TASK INSTRUCTIONS -> Search the records for lines with the word "yellow" and copy each match.

─── DATA FOR THIS TASK

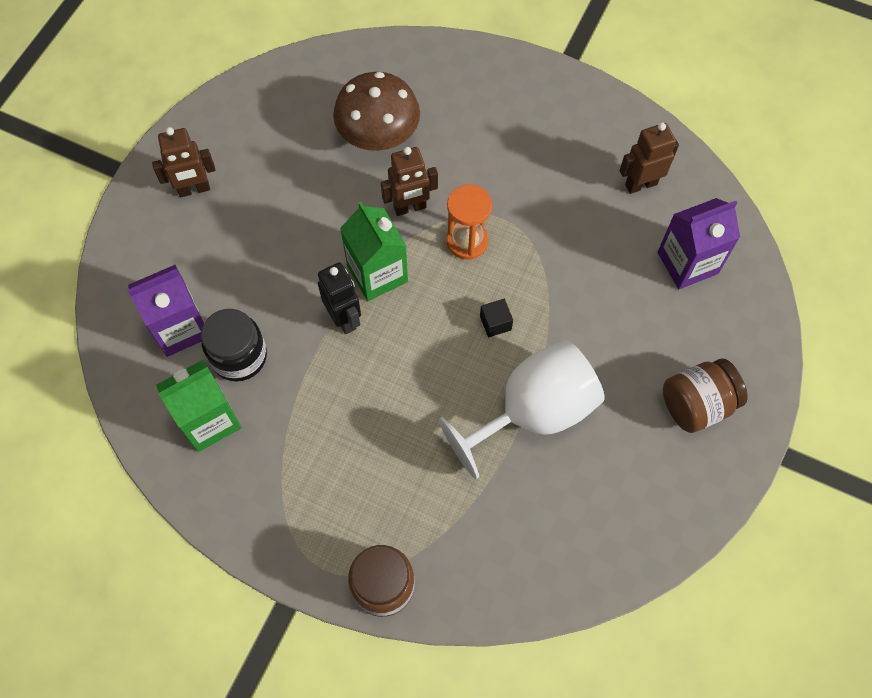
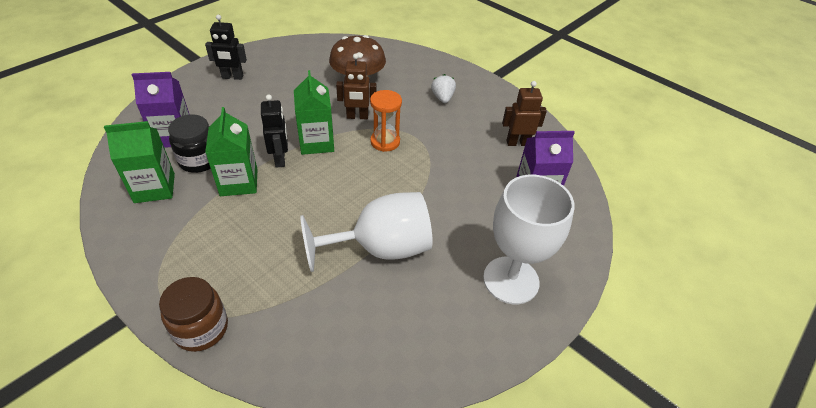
camera: 15 degrees right, 20 degrees down
(194, 189) = (232, 77): brown robot -> black robot
(311, 374) = (239, 182): none -> green carton
(495, 323) = (381, 189): black cube -> none
(512, 131) = (442, 98): none -> white strawberry
(696, 404) = (511, 280): brown jar -> white goblet

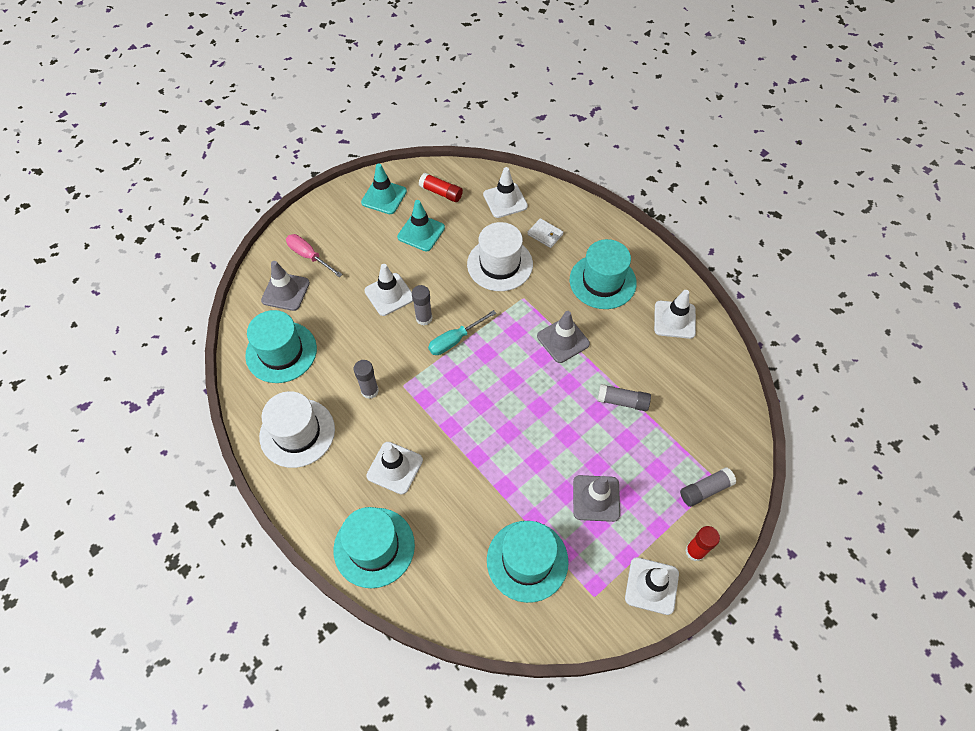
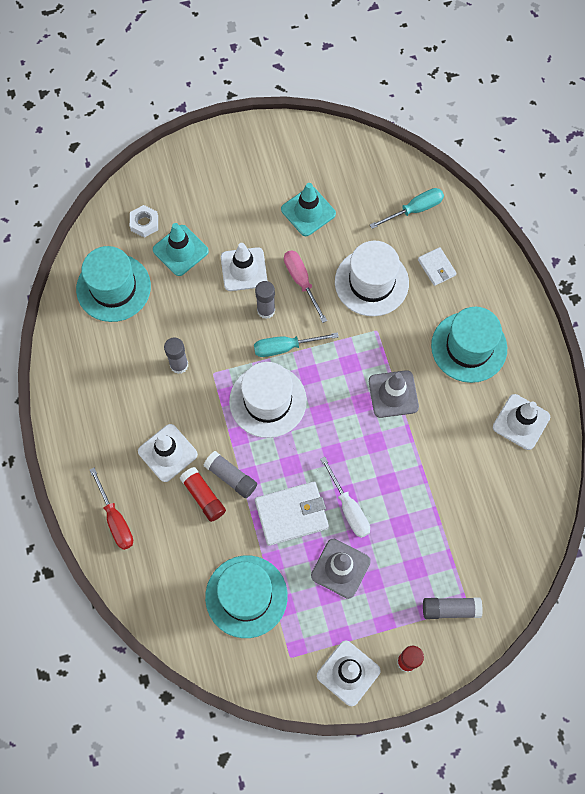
camera: 25 degrees right, 10 degrees up
(285, 291) = (144, 223): grey traffic cone -> white nut
(297, 433) = (94, 378): white hat -> white hat (268, 401)
(309, 256) = (184, 193): pink screwdriver -> pink screwdriver (301, 282)
(374, 547) = (115, 519): turquoise hat -> red screwdriver
(384, 197) = (289, 153): turquoise traffic cone -> turquoise traffic cone (180, 250)
(441, 192) = (351, 172): red glue stick -> red glue stick (203, 496)
(505, 200) = (414, 209): white traffic cone -> turquoise screwdriver
(530, 472) = (291, 514): none -> white wallet
(576, 445) = (349, 508): none -> white screwdriver
(622, 401) = (418, 485): grey glue stick -> grey glue stick (231, 477)

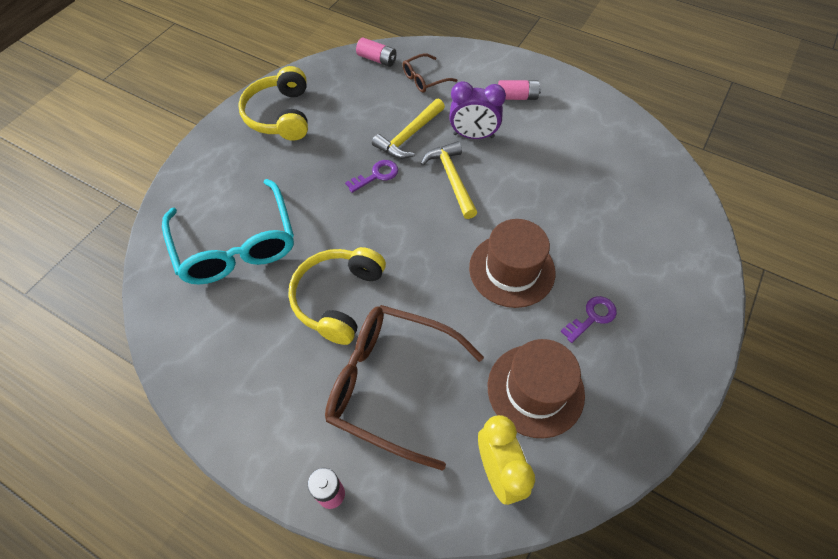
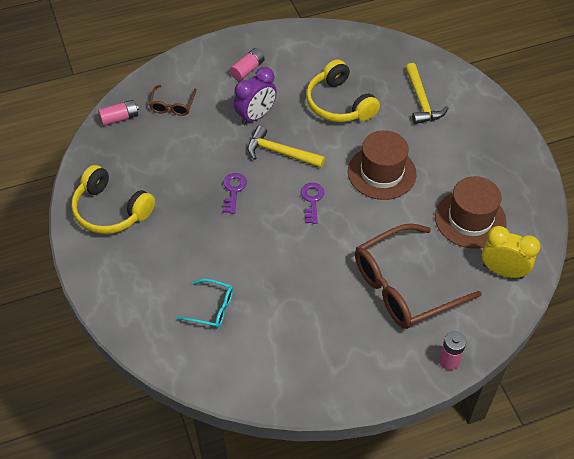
camera: 50 degrees left, 5 degrees down
(236, 245) = (212, 308): turquoise glasses -> turquoise glasses, size x0.47
(338, 298) = (316, 275): yellow headphones -> yellow headphones (339, 104)
(409, 136) = (217, 149): yellow hammer -> yellow hammer (421, 101)
(592, 317) = (449, 159): purple key -> purple key (312, 200)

──────

EXERCISE ANSWER ->
(338, 298) = (316, 275): yellow headphones -> yellow headphones (339, 104)
(409, 136) = (217, 149): yellow hammer -> yellow hammer (421, 101)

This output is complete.